- [TASK GOAL]:
The listing below contains a span that opens with the line containing "(377, 452) = (451, 415): turquoise" and closes with the line containing "(651, 318) = (715, 314): none -> brown marker". Return that span exactly.

- [GIVEN DATA]:
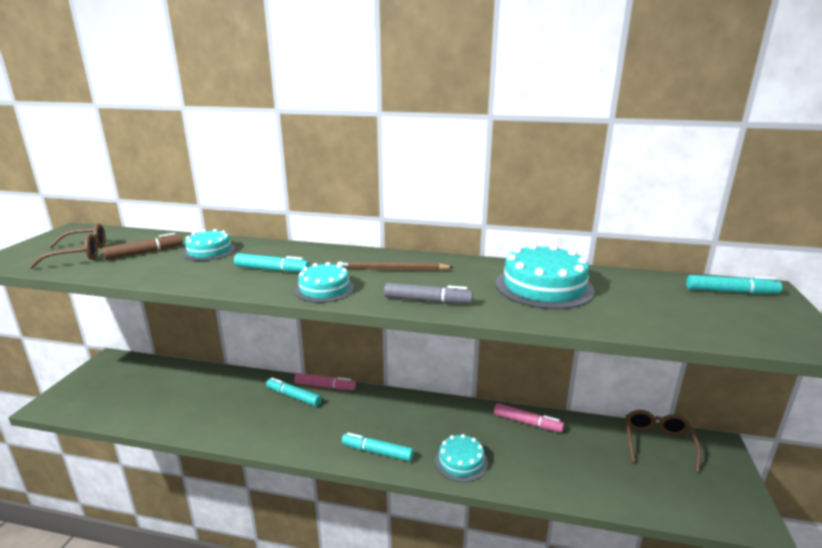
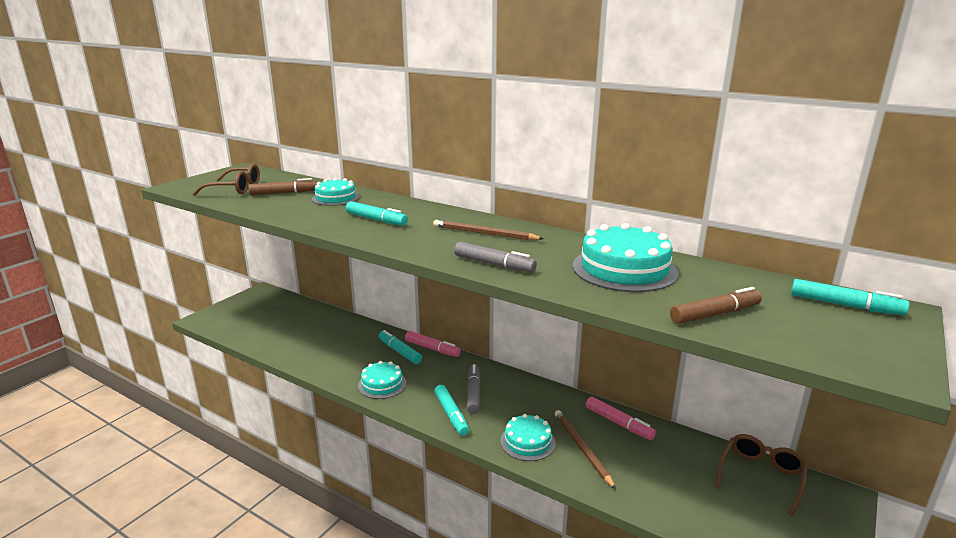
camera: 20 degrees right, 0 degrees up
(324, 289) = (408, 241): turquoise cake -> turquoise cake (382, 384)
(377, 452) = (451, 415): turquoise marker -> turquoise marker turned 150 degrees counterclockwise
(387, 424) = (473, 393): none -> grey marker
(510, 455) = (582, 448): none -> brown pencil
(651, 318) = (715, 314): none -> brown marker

* * *

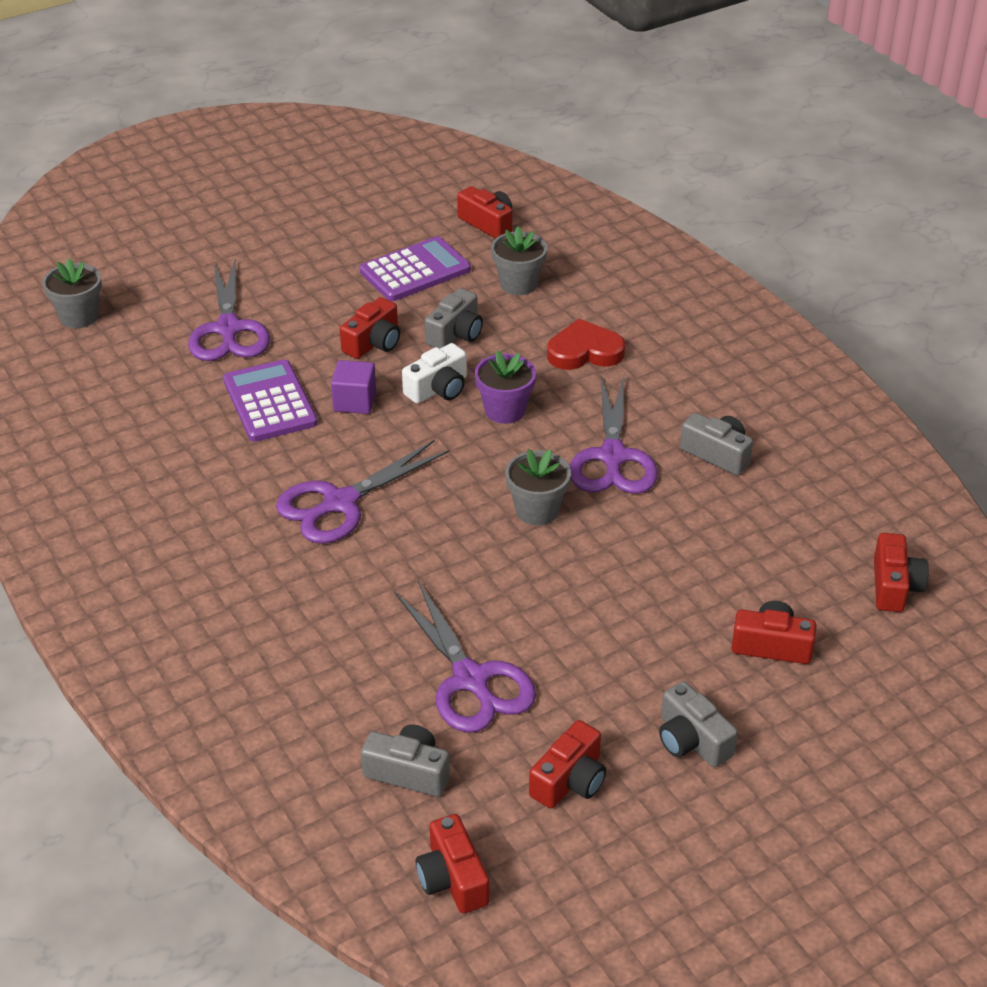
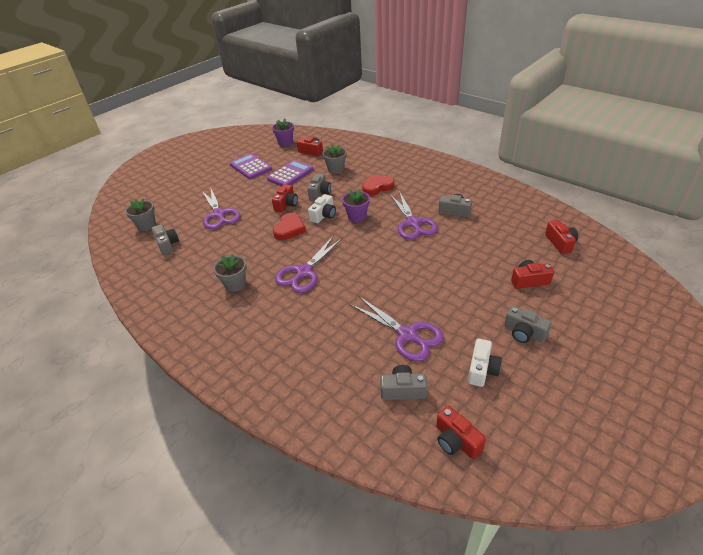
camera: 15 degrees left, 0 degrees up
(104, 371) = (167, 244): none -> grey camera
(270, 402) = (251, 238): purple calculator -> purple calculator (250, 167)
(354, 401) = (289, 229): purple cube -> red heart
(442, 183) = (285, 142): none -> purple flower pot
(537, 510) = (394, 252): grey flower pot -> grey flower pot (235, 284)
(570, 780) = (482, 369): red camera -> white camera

- [REPLY TO THE EXERCISE]:
(377, 452) = (451, 415): turquoise marker -> turquoise marker turned 150 degrees counterclockwise
(387, 424) = (473, 393): none -> grey marker
(510, 455) = (582, 448): none -> brown pencil
(651, 318) = (715, 314): none -> brown marker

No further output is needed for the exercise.